**Multi-step shape edit data:**
--
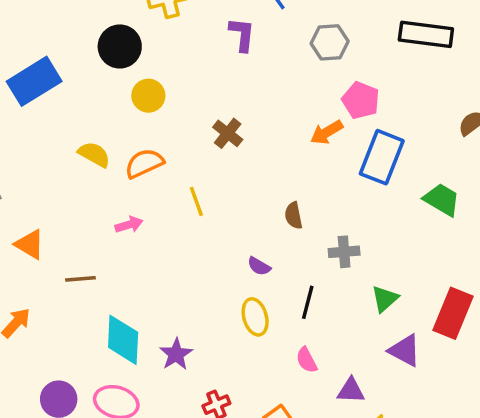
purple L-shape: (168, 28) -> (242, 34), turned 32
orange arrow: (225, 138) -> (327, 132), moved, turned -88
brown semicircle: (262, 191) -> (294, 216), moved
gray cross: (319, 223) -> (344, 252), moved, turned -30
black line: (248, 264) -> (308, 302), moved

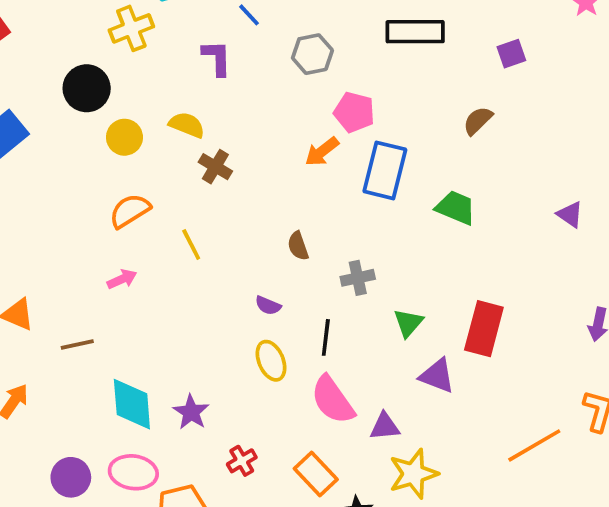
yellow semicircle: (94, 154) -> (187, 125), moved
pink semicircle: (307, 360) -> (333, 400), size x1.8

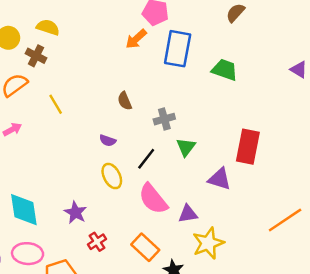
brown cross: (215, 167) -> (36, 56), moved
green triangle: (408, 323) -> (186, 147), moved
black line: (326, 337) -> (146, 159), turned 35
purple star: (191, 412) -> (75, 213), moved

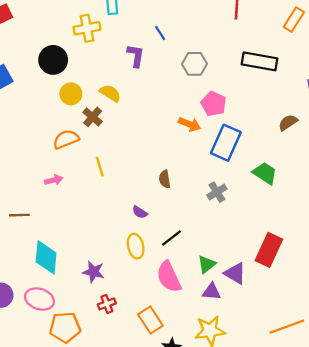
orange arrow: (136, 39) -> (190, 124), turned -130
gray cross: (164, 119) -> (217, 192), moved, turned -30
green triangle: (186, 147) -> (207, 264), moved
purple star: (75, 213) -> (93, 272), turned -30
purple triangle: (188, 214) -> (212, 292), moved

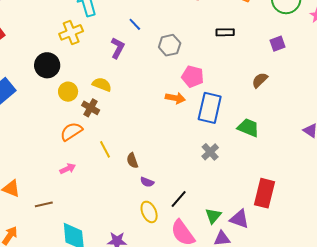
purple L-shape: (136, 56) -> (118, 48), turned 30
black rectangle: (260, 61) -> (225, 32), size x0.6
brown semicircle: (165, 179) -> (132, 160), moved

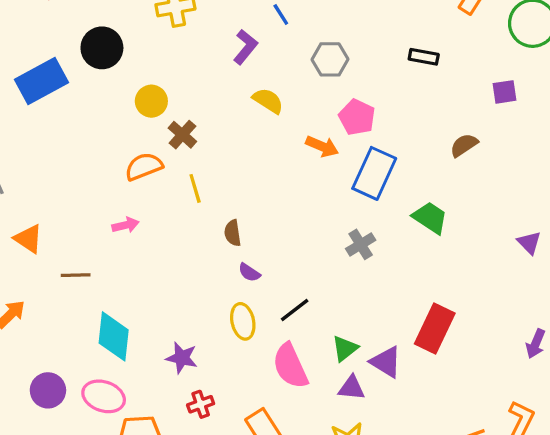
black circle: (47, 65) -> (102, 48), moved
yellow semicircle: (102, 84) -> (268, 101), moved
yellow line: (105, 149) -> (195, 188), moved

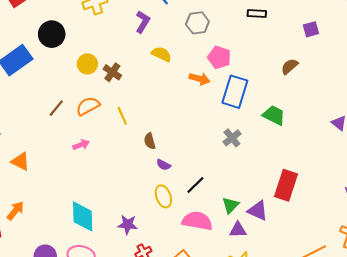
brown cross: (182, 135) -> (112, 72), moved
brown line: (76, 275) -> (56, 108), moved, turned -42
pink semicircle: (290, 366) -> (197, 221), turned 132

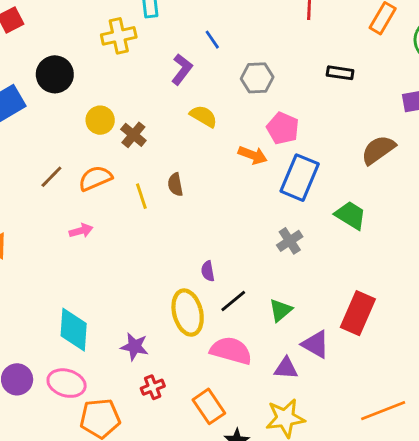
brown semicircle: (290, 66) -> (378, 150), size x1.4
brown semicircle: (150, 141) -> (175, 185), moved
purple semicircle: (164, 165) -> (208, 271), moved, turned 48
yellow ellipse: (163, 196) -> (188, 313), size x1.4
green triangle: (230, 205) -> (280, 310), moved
--
**Requirement:**
Leave every picture out, and transcribe the data above exactly as it reads.

**Solved problem:**
purple L-shape: (168, 28) -> (242, 34), turned 32
orange arrow: (225, 138) -> (327, 132), moved, turned -88
brown semicircle: (262, 191) -> (294, 216), moved
gray cross: (319, 223) -> (344, 252), moved, turned -30
black line: (248, 264) -> (308, 302), moved

yellow semicircle: (94, 154) -> (187, 125), moved
pink semicircle: (307, 360) -> (333, 400), size x1.8

brown cross: (215, 167) -> (36, 56), moved
green triangle: (408, 323) -> (186, 147), moved
black line: (326, 337) -> (146, 159), turned 35
purple star: (191, 412) -> (75, 213), moved

orange arrow: (136, 39) -> (190, 124), turned -130
gray cross: (164, 119) -> (217, 192), moved, turned -30
green triangle: (186, 147) -> (207, 264), moved
purple star: (75, 213) -> (93, 272), turned -30
purple triangle: (188, 214) -> (212, 292), moved

purple L-shape: (136, 56) -> (118, 48), turned 30
black rectangle: (260, 61) -> (225, 32), size x0.6
brown semicircle: (165, 179) -> (132, 160), moved

black circle: (47, 65) -> (102, 48), moved
yellow semicircle: (102, 84) -> (268, 101), moved
yellow line: (105, 149) -> (195, 188), moved

brown cross: (182, 135) -> (112, 72), moved
brown line: (76, 275) -> (56, 108), moved, turned -42
pink semicircle: (290, 366) -> (197, 221), turned 132

brown semicircle: (290, 66) -> (378, 150), size x1.4
brown semicircle: (150, 141) -> (175, 185), moved
purple semicircle: (164, 165) -> (208, 271), moved, turned 48
yellow ellipse: (163, 196) -> (188, 313), size x1.4
green triangle: (230, 205) -> (280, 310), moved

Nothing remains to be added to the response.